### ASSIGNMENT
Pick each line containing the word "none" out of the data below.

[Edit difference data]

____

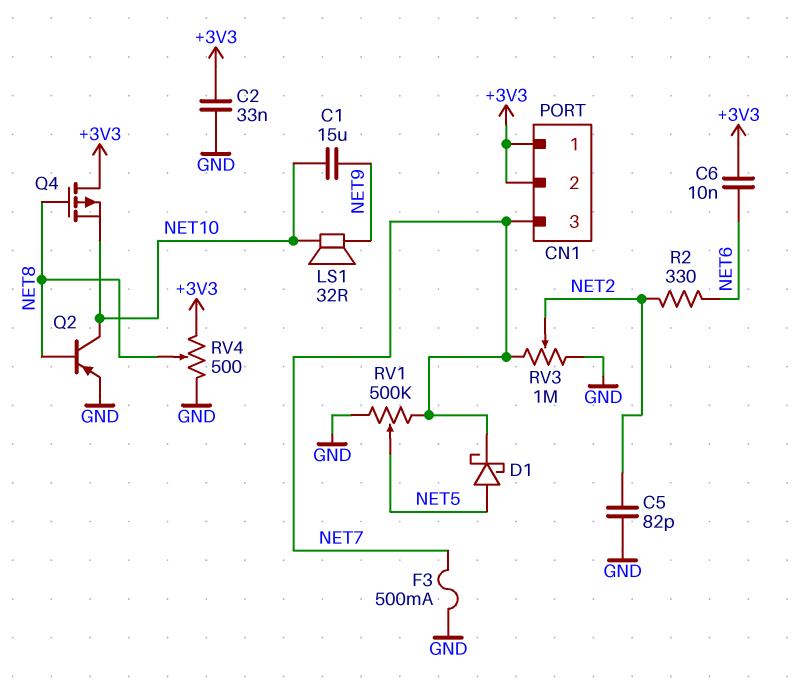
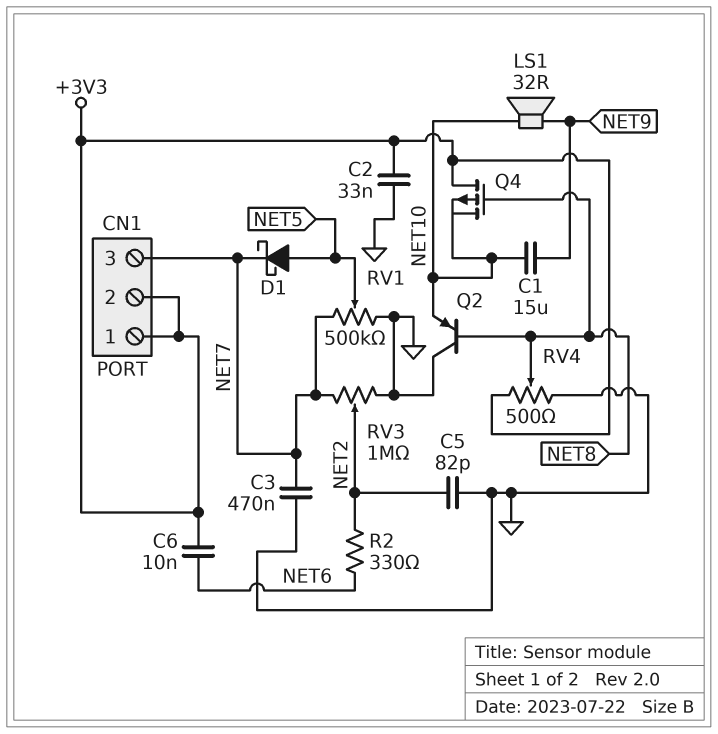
C3: none -> 470nF (GND, NET7)
F3: 500mA (GND, NET7) -> none
Q2: PNP (B NET8, C NET10, E GND) -> PNP (B NET8, C GND, E NET10)

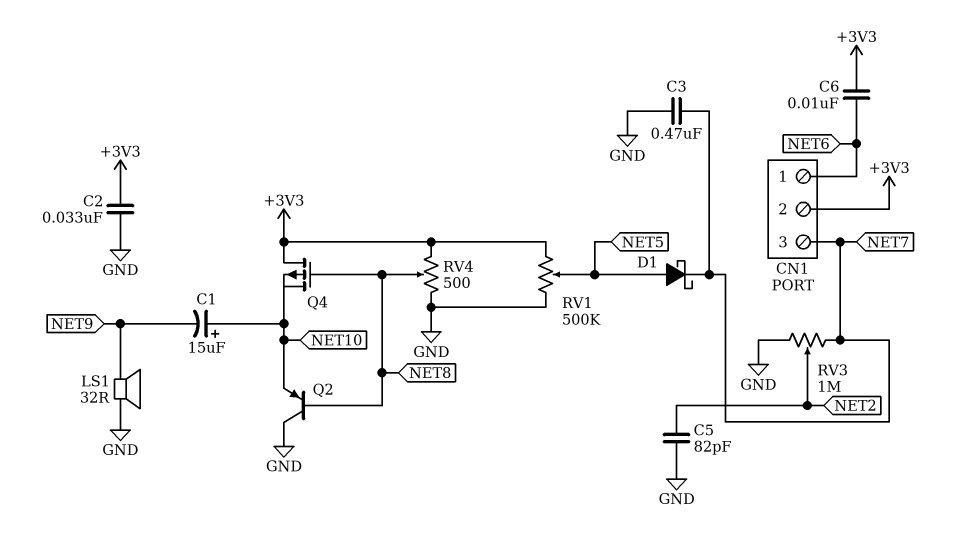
C1: 15uF (NET9, NET10) -> 15uF (plus NET10, minus NET9)
CN1 pin 1: +3V3 -> NET6
LS1: speaker 32R (NET9, NET10) -> speaker 32R (GND, NET9)
R2: 330 (NET2, NET6) -> none
RV1: 500k (GND, NET7, wiper NET5) -> 500k (+3V3, GND, wiper NET5)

____

### REPLY TO THE TASK
C3: none -> 470nF (GND, NET7)
F3: 500mA (GND, NET7) -> none
R2: 330 (NET2, NET6) -> none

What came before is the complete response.